Your task is to repeat each record verbatim, exactly as it was written.

(Beginning of DATASET RECORDS)

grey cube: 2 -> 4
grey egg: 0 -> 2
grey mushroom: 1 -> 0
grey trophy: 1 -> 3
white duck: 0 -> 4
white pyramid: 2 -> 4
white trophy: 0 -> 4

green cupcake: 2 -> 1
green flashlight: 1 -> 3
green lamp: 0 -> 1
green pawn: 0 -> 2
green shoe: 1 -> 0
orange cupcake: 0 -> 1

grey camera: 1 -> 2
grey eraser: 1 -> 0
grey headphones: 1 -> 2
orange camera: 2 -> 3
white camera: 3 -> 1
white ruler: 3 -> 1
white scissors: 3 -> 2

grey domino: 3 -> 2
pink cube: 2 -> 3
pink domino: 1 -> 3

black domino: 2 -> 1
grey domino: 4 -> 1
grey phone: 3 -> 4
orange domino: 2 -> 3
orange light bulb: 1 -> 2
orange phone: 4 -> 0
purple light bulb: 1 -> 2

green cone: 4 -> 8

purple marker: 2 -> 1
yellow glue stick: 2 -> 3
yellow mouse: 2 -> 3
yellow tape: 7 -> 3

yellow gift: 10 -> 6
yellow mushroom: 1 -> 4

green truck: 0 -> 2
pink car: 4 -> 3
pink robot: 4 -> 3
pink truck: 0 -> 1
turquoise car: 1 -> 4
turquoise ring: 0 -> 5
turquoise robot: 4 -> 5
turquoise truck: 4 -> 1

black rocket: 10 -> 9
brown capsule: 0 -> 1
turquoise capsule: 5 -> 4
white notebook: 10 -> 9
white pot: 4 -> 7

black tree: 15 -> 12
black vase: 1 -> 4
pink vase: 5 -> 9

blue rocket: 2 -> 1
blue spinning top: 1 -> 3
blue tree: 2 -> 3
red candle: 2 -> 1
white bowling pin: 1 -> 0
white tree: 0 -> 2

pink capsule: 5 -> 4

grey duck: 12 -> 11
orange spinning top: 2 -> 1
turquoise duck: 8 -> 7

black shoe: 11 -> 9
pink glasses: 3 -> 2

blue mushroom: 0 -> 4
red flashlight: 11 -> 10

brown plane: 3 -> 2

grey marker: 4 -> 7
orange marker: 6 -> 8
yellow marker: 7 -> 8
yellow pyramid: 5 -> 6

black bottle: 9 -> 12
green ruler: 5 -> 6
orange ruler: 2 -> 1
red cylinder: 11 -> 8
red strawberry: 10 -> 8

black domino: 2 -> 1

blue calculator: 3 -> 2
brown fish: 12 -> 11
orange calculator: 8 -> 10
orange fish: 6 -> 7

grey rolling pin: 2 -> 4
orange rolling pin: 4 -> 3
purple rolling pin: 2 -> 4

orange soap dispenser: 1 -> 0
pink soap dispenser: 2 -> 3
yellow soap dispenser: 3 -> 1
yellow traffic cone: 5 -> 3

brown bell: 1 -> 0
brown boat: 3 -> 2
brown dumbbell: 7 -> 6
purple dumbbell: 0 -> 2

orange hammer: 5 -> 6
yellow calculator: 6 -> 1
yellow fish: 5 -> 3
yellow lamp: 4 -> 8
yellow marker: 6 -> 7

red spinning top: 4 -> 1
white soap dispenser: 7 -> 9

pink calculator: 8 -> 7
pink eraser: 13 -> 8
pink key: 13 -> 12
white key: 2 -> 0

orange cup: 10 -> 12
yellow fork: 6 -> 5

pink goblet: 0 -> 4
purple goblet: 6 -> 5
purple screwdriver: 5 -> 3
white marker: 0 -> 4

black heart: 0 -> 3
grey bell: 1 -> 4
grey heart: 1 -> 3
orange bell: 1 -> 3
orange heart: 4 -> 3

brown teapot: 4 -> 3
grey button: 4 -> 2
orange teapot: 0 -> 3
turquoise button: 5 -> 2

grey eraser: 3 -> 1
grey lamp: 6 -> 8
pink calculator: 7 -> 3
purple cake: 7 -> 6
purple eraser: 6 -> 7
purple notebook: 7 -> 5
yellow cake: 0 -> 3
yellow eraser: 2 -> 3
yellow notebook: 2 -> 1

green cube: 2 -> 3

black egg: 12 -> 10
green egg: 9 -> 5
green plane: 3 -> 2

(End of DATASET RECORDS)

EXPECTED ANSWER:
grey cube: 2 -> 4
grey egg: 0 -> 2
grey mushroom: 1 -> 0
grey trophy: 1 -> 3
white duck: 0 -> 4
white pyramid: 2 -> 4
white trophy: 0 -> 4

green cupcake: 2 -> 1
green flashlight: 1 -> 3
green lamp: 0 -> 1
green pawn: 0 -> 2
green shoe: 1 -> 0
orange cupcake: 0 -> 1

grey camera: 1 -> 2
grey eraser: 1 -> 0
grey headphones: 1 -> 2
orange camera: 2 -> 3
white camera: 3 -> 1
white ruler: 3 -> 1
white scissors: 3 -> 2

grey domino: 3 -> 2
pink cube: 2 -> 3
pink domino: 1 -> 3

black domino: 2 -> 1
grey domino: 4 -> 1
grey phone: 3 -> 4
orange domino: 2 -> 3
orange light bulb: 1 -> 2
orange phone: 4 -> 0
purple light bulb: 1 -> 2

green cone: 4 -> 8

purple marker: 2 -> 1
yellow glue stick: 2 -> 3
yellow mouse: 2 -> 3
yellow tape: 7 -> 3

yellow gift: 10 -> 6
yellow mushroom: 1 -> 4

green truck: 0 -> 2
pink car: 4 -> 3
pink robot: 4 -> 3
pink truck: 0 -> 1
turquoise car: 1 -> 4
turquoise ring: 0 -> 5
turquoise robot: 4 -> 5
turquoise truck: 4 -> 1

black rocket: 10 -> 9
brown capsule: 0 -> 1
turquoise capsule: 5 -> 4
white notebook: 10 -> 9
white pot: 4 -> 7

black tree: 15 -> 12
black vase: 1 -> 4
pink vase: 5 -> 9

blue rocket: 2 -> 1
blue spinning top: 1 -> 3
blue tree: 2 -> 3
red candle: 2 -> 1
white bowling pin: 1 -> 0
white tree: 0 -> 2

pink capsule: 5 -> 4

grey duck: 12 -> 11
orange spinning top: 2 -> 1
turquoise duck: 8 -> 7

black shoe: 11 -> 9
pink glasses: 3 -> 2

blue mushroom: 0 -> 4
red flashlight: 11 -> 10

brown plane: 3 -> 2

grey marker: 4 -> 7
orange marker: 6 -> 8
yellow marker: 7 -> 8
yellow pyramid: 5 -> 6

black bottle: 9 -> 12
green ruler: 5 -> 6
orange ruler: 2 -> 1
red cylinder: 11 -> 8
red strawberry: 10 -> 8

black domino: 2 -> 1

blue calculator: 3 -> 2
brown fish: 12 -> 11
orange calculator: 8 -> 10
orange fish: 6 -> 7

grey rolling pin: 2 -> 4
orange rolling pin: 4 -> 3
purple rolling pin: 2 -> 4

orange soap dispenser: 1 -> 0
pink soap dispenser: 2 -> 3
yellow soap dispenser: 3 -> 1
yellow traffic cone: 5 -> 3

brown bell: 1 -> 0
brown boat: 3 -> 2
brown dumbbell: 7 -> 6
purple dumbbell: 0 -> 2

orange hammer: 5 -> 6
yellow calculator: 6 -> 1
yellow fish: 5 -> 3
yellow lamp: 4 -> 8
yellow marker: 6 -> 7

red spinning top: 4 -> 1
white soap dispenser: 7 -> 9

pink calculator: 8 -> 7
pink eraser: 13 -> 8
pink key: 13 -> 12
white key: 2 -> 0

orange cup: 10 -> 12
yellow fork: 6 -> 5

pink goblet: 0 -> 4
purple goblet: 6 -> 5
purple screwdriver: 5 -> 3
white marker: 0 -> 4

black heart: 0 -> 3
grey bell: 1 -> 4
grey heart: 1 -> 3
orange bell: 1 -> 3
orange heart: 4 -> 3

brown teapot: 4 -> 3
grey button: 4 -> 2
orange teapot: 0 -> 3
turquoise button: 5 -> 2

grey eraser: 3 -> 1
grey lamp: 6 -> 8
pink calculator: 7 -> 3
purple cake: 7 -> 6
purple eraser: 6 -> 7
purple notebook: 7 -> 5
yellow cake: 0 -> 3
yellow eraser: 2 -> 3
yellow notebook: 2 -> 1

green cube: 2 -> 3

black egg: 12 -> 10
green egg: 9 -> 5
green plane: 3 -> 2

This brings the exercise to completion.